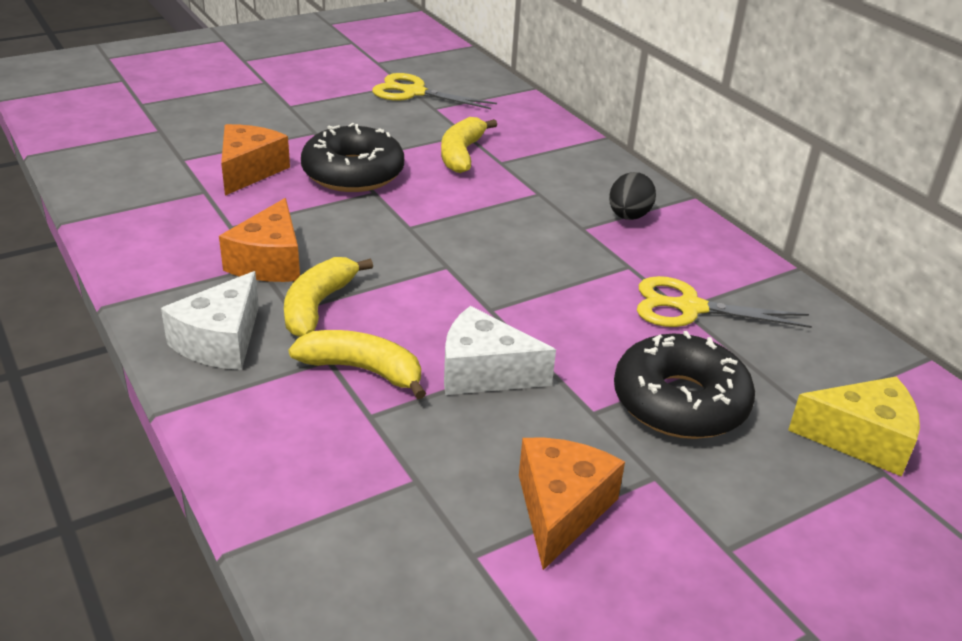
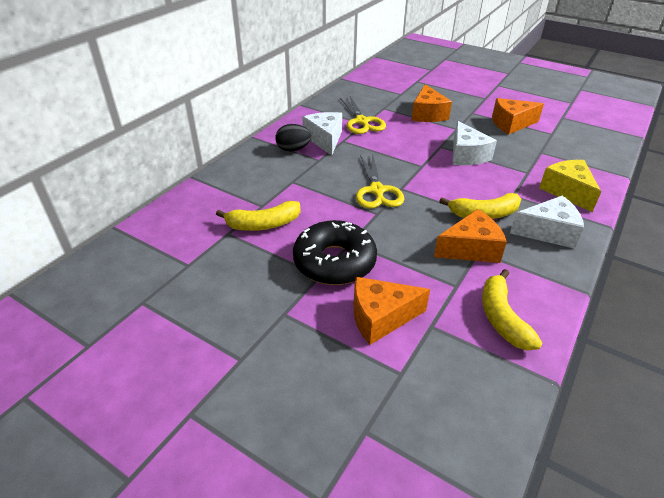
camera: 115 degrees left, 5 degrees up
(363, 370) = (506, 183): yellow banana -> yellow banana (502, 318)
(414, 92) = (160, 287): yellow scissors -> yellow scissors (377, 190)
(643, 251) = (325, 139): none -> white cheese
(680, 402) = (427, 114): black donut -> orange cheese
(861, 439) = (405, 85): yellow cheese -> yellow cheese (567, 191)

• _Required work_
Exactly and only the lines from the one containing "(643, 251) = (325, 139): none -> white cheese" through the end of the material are to be reproduced, both ends included.

• _Task solution_
(643, 251) = (325, 139): none -> white cheese
(680, 402) = (427, 114): black donut -> orange cheese
(861, 439) = (405, 85): yellow cheese -> yellow cheese (567, 191)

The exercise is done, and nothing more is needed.